> [PROBLEM] Leaving every image behind, reproduce the records word for word.
*** Opening EXTRACTED ENTRIES ***
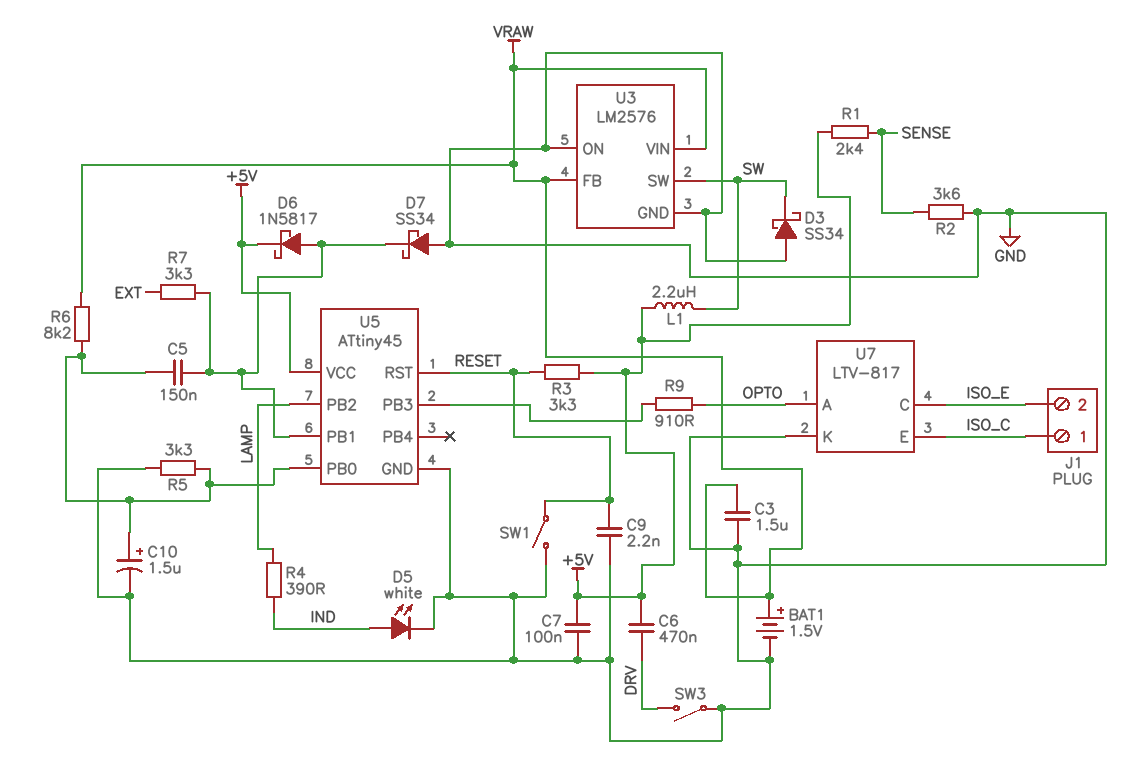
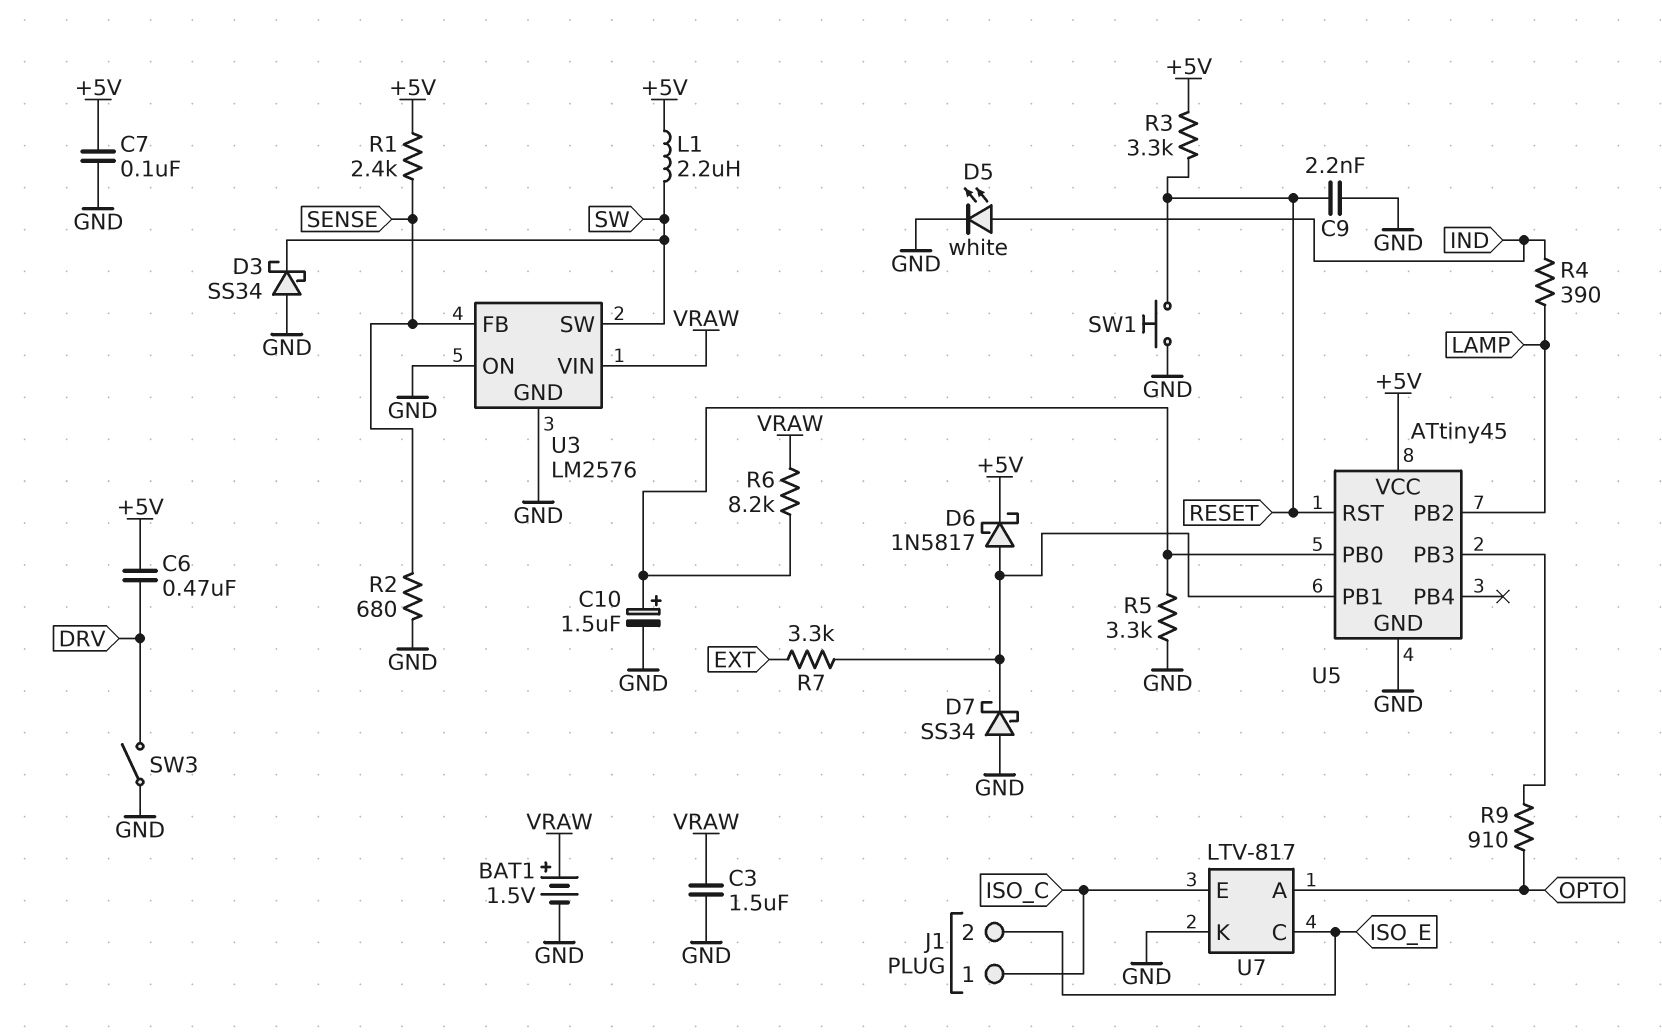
C5: 150nF (U5/PB0, U5/PB1) -> none
R2: 3.6k (GND, SENSE) -> 680 (GND, SENSE)
SW1: switch (GND, RESET) -> button (GND, RESET)
U3 pin FB: VRAW -> SENSE

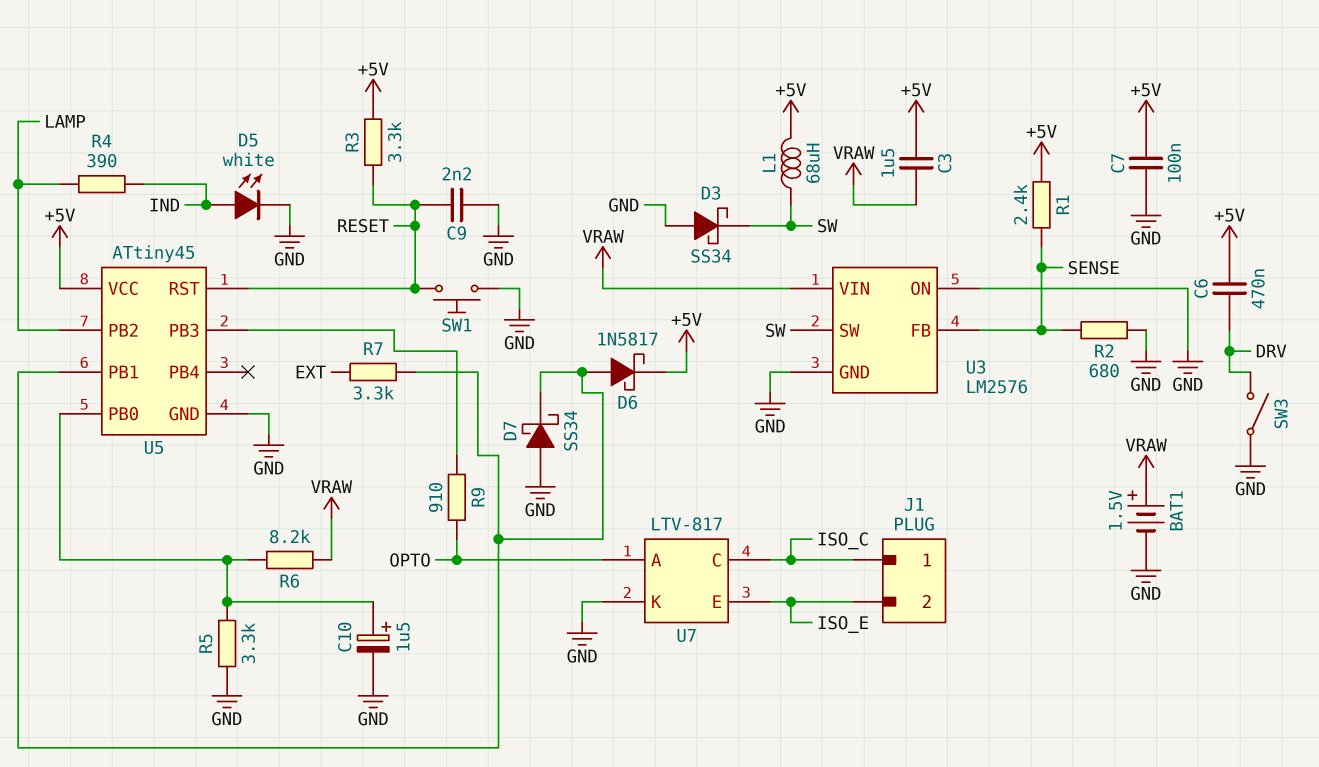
C3: 1.5uF (GND, VRAW) -> 1.5uF (+5V, VRAW)
L1: 2.2uH (+5V, SW) -> 68uH (+5V, SW)
U7 pin C: ISO_E -> ISO_C
U7 pin E: ISO_C -> ISO_E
*** Closing EXTRACTED ENTRIES ***
> [SOLVED PROBLEM]
C5: 150nF (U5/PB0, U5/PB1) -> none
R2: 3.6k (GND, SENSE) -> 680 (GND, SENSE)
SW1: switch (GND, RESET) -> button (GND, RESET)
U3 pin FB: VRAW -> SENSE

C3: 1.5uF (GND, VRAW) -> 1.5uF (+5V, VRAW)
L1: 2.2uH (+5V, SW) -> 68uH (+5V, SW)
U7 pin C: ISO_E -> ISO_C
U7 pin E: ISO_C -> ISO_E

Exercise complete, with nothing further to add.